◆ Stored records ◆
-- Opening Marker --
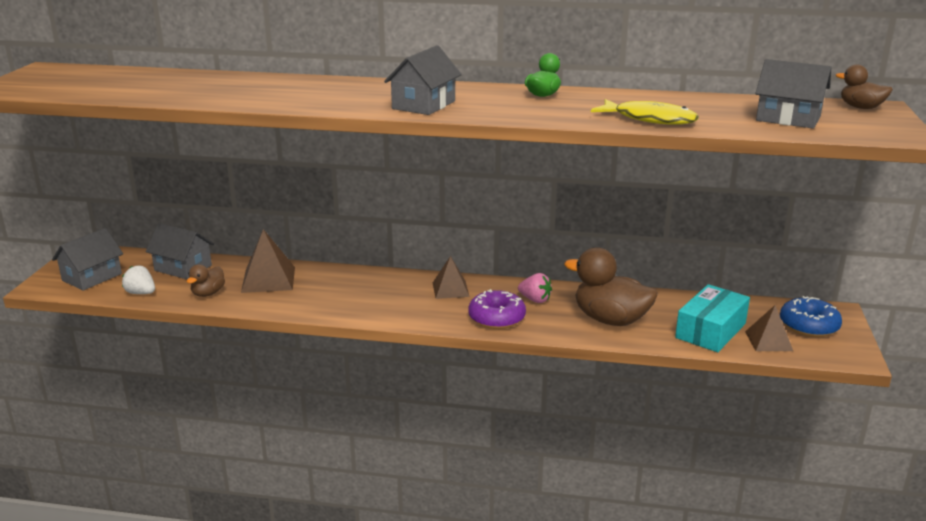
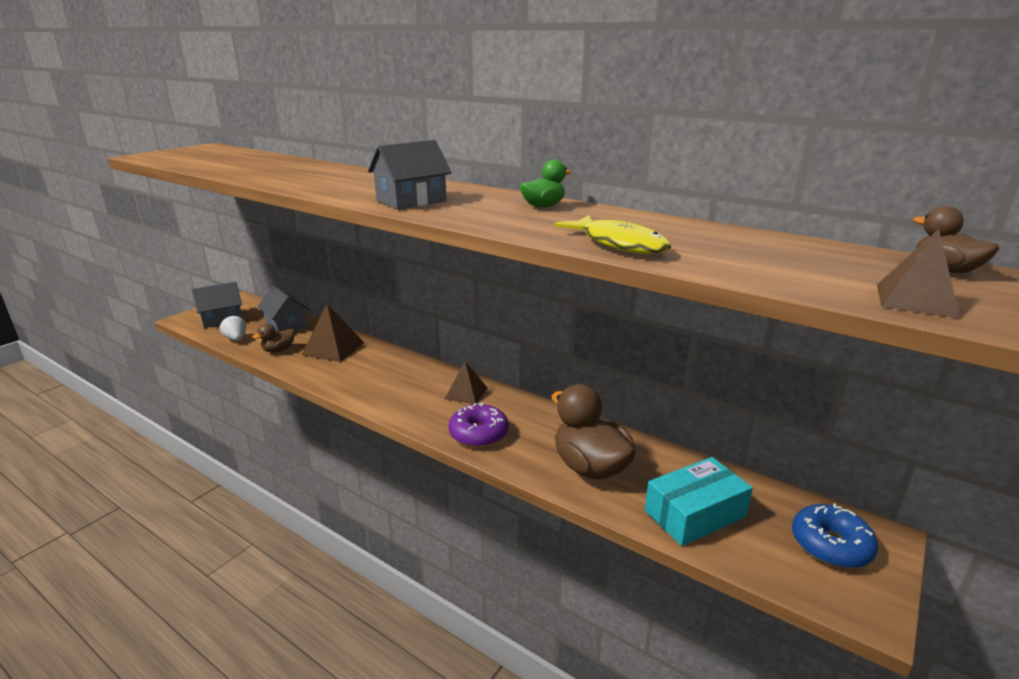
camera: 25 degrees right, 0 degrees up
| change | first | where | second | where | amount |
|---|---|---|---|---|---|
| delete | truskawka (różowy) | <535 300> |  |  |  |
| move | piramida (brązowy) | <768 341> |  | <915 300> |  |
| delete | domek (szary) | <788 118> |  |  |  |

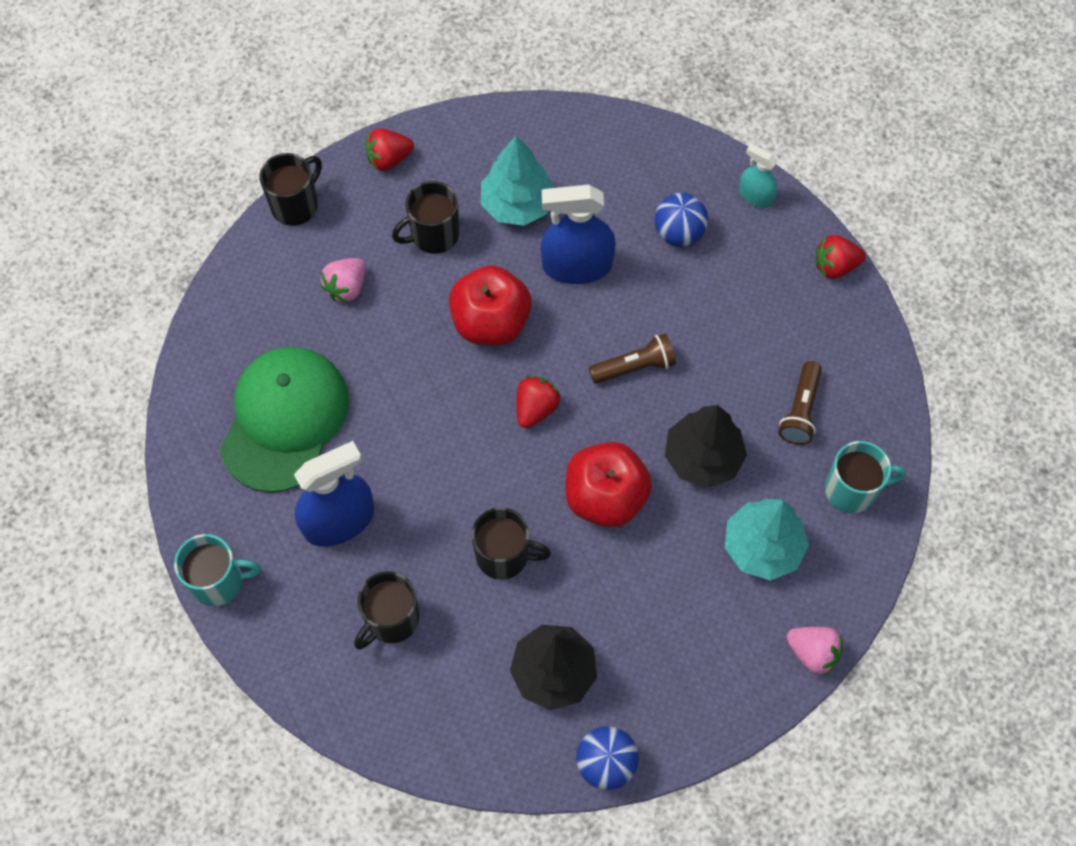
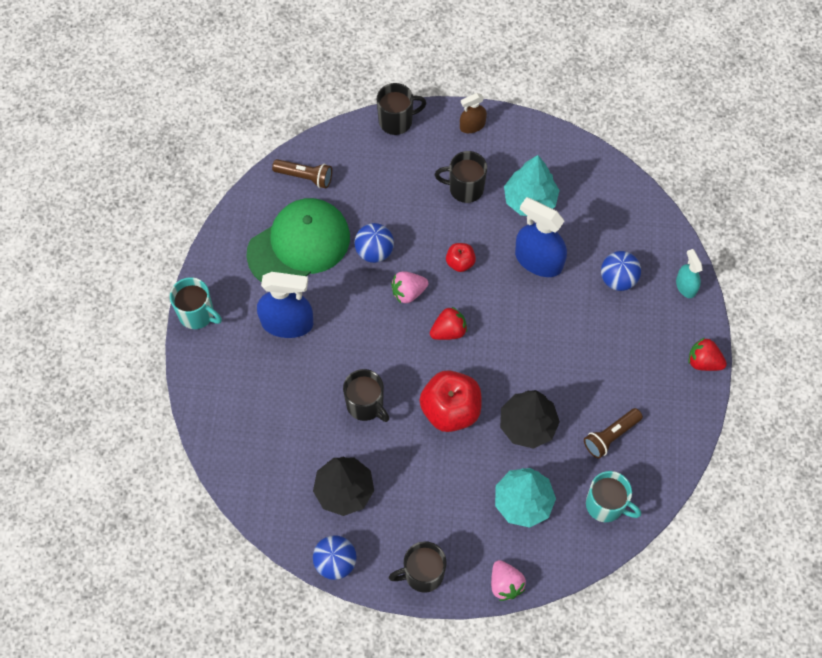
camera: 35 degrees right, 0 degrees up
| change | first | where | second | where | amount |
|---|---|---|---|---|---|
| move | truskawka (różowy) | <346 288> |  | <408 292> |  |
| move | kubek (czarny) | <391 620> |  | <422 574> |  |
| replace | truskawka (czerwony) | <389 159> | spryskiwacz (brązowy) | <472 125> |  |
| resize | jabłko (czerwony) | <491 323> |  | <460 263> | x0.51 |
| move | latarka (brązowy) | <634 366> |  | <305 177> |  |
| insert |  |  | piłka (niebieski) | <374 251> |  |

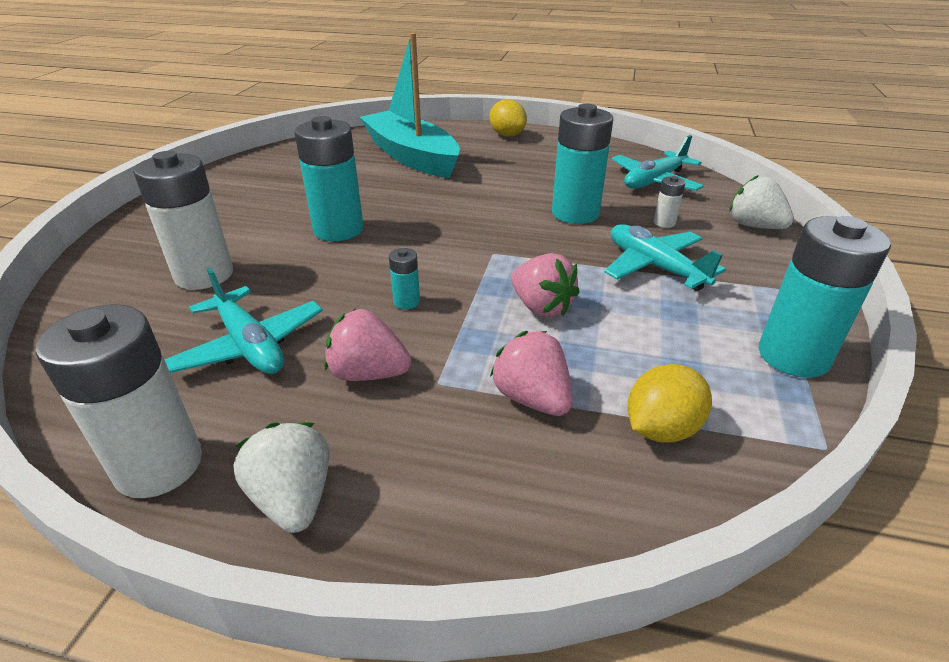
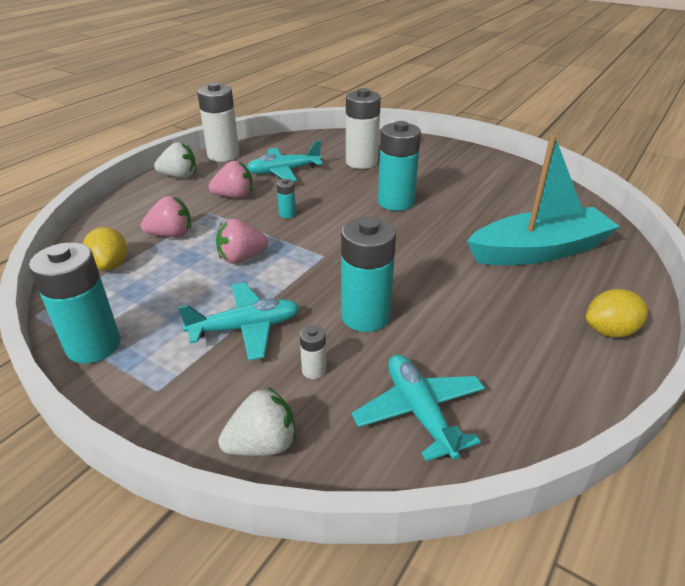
camera: 110 degrees right, 0 degrees up
| change | first | where | second | where | amount |
|---|---|---|---|---|---|
| rotate | truskawka (różowy) | <368 373> |  | <234 196> | 45 degrees clockwise |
-- Closing Marker --
All lines above must be repeated exactly, and the pictures must be omitted.

camera: 25 degrees right, 0 degrees up
| change | first | where | second | where | amount |
|---|---|---|---|---|---|
| delete | truskawka (różowy) | <535 300> |  |  |  |
| move | piramida (brązowy) | <768 341> |  | <915 300> |  |
| delete | domek (szary) | <788 118> |  |  |  |

camera: 35 degrees right, 0 degrees up
| change | first | where | second | where | amount |
|---|---|---|---|---|---|
| move | truskawka (różowy) | <346 288> |  | <408 292> |  |
| move | kubek (czarny) | <391 620> |  | <422 574> |  |
| replace | truskawka (czerwony) | <389 159> | spryskiwacz (brązowy) | <472 125> |  |
| resize | jabłko (czerwony) | <491 323> |  | <460 263> | x0.51 |
| move | latarka (brązowy) | <634 366> |  | <305 177> |  |
| insert |  |  | piłka (niebieski) | <374 251> |  |

camera: 110 degrees right, 0 degrees up
| change | first | where | second | where | amount |
|---|---|---|---|---|---|
| rotate | truskawka (różowy) | <368 373> |  | <234 196> | 45 degrees clockwise |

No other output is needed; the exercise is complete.